*EXERCISE REQUIREMENTS*
If the records below hold pictures, omit them, and print exactly the lines from the first line through the line containing "(809, 279) = (411, 591): red", inclusive.

*INPUT*
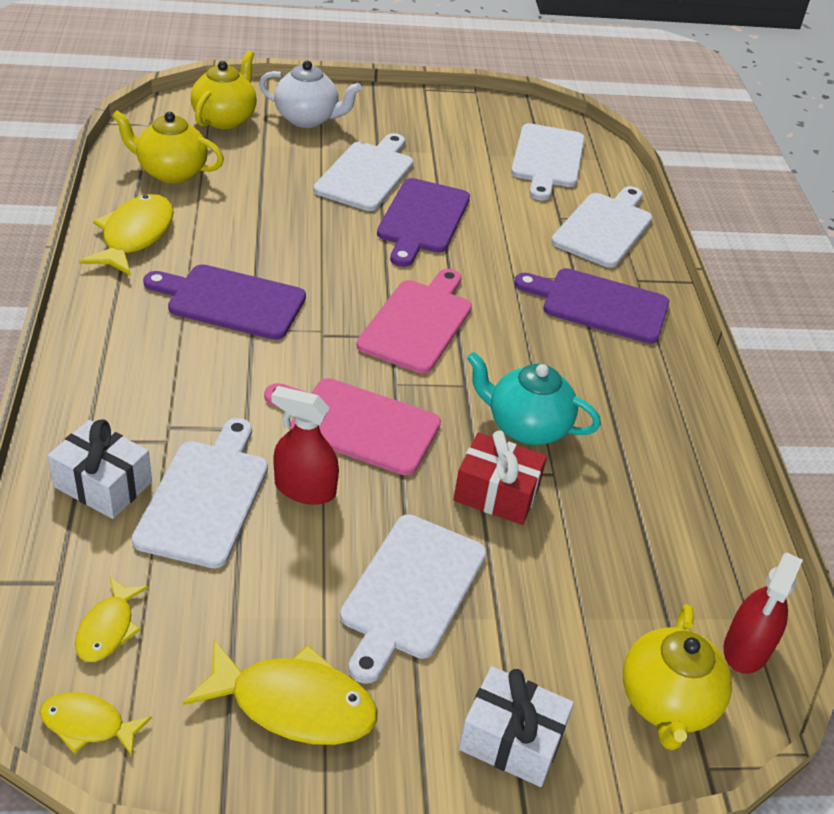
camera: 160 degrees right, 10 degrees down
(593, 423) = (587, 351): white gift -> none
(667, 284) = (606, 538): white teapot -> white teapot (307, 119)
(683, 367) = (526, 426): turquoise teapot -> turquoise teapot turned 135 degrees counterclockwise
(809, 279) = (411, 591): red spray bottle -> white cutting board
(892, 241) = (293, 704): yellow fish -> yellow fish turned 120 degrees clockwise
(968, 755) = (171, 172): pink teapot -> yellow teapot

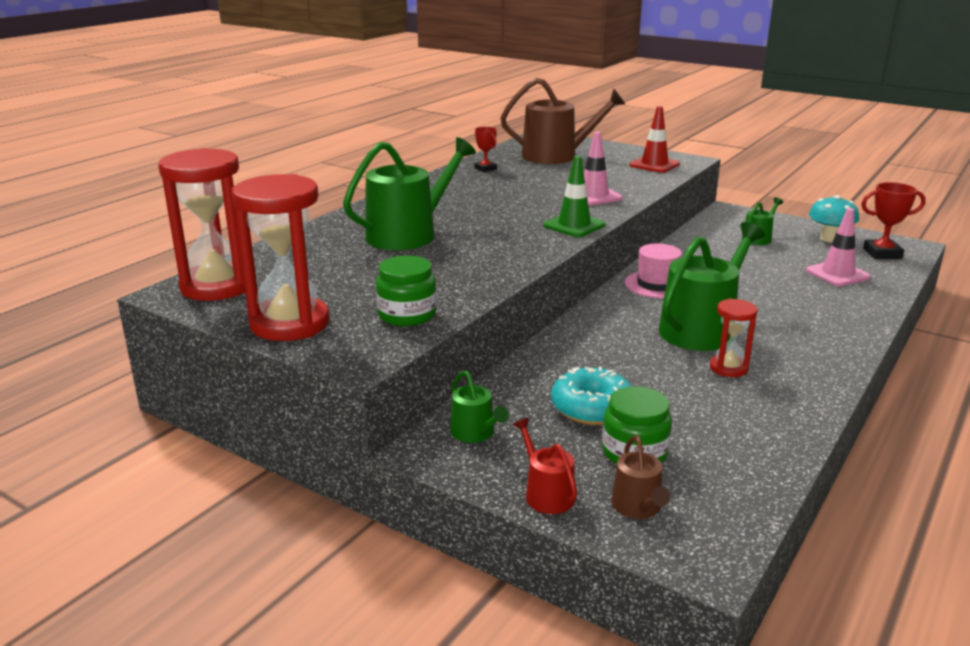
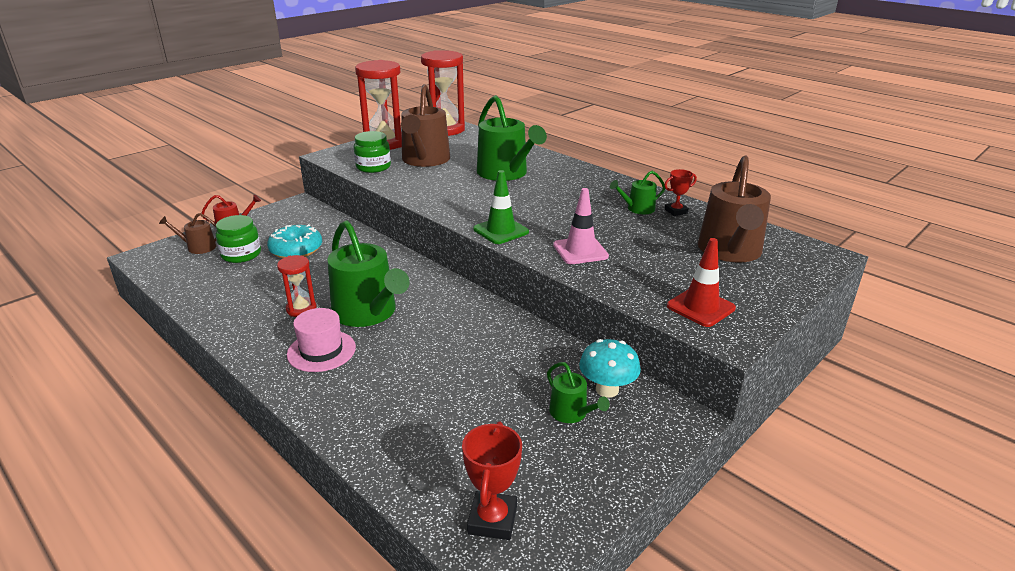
camera: 100 degrees right, 5 degrees up
(369, 284) = (424, 160): none -> brown watering can
(475, 433) = (301, 215): green watering can -> green watering can (637, 209)
(657, 285) = (464, 310): pink hat -> pink hat (321, 351)
(829, 239) = (559, 484): turquoise mushroom -> turquoise mushroom (607, 389)
(837, 274) = (441, 442): pink traffic cone -> none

*EXERCISE OUTPUT*
camera: 160 degrees right, 10 degrees down
(593, 423) = (587, 351): white gift -> none
(667, 284) = (606, 538): white teapot -> white teapot (307, 119)
(683, 367) = (526, 426): turquoise teapot -> turquoise teapot turned 135 degrees counterclockwise
(809, 279) = (411, 591): red spray bottle -> white cutting board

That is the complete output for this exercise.